>>

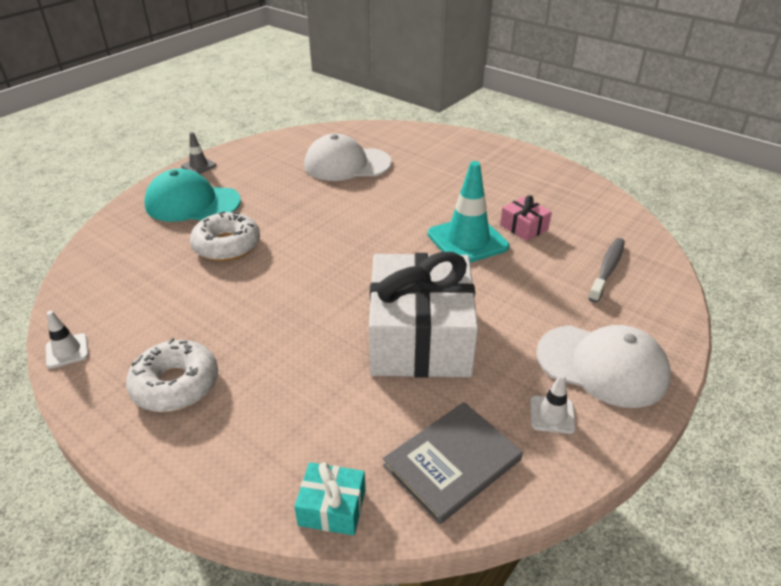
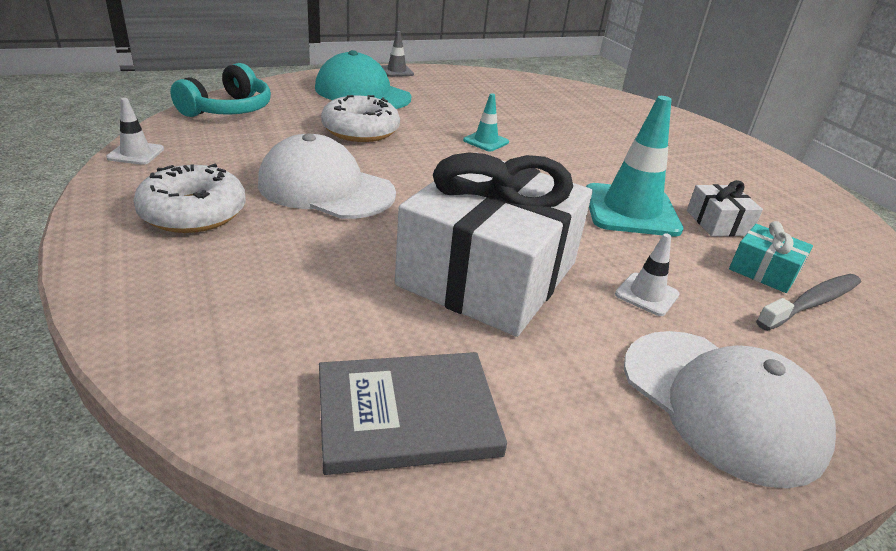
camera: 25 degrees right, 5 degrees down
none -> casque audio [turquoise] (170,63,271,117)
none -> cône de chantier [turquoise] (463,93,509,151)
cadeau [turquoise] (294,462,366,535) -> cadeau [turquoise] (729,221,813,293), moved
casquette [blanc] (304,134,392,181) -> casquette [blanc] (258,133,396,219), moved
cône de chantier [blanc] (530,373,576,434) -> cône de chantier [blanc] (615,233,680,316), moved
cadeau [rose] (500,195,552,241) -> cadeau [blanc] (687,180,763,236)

<<

> [Problem requirements]:
All the material above should be written out exactly, with images omitted.

> [Task output]:
camera: 25 degrees right, 5 degrees down
none -> casque audio [turquoise] (170,63,271,117)
none -> cône de chantier [turquoise] (463,93,509,151)
cadeau [turquoise] (294,462,366,535) -> cadeau [turquoise] (729,221,813,293), moved
casquette [blanc] (304,134,392,181) -> casquette [blanc] (258,133,396,219), moved
cône de chantier [blanc] (530,373,576,434) -> cône de chantier [blanc] (615,233,680,316), moved
cadeau [rose] (500,195,552,241) -> cadeau [blanc] (687,180,763,236)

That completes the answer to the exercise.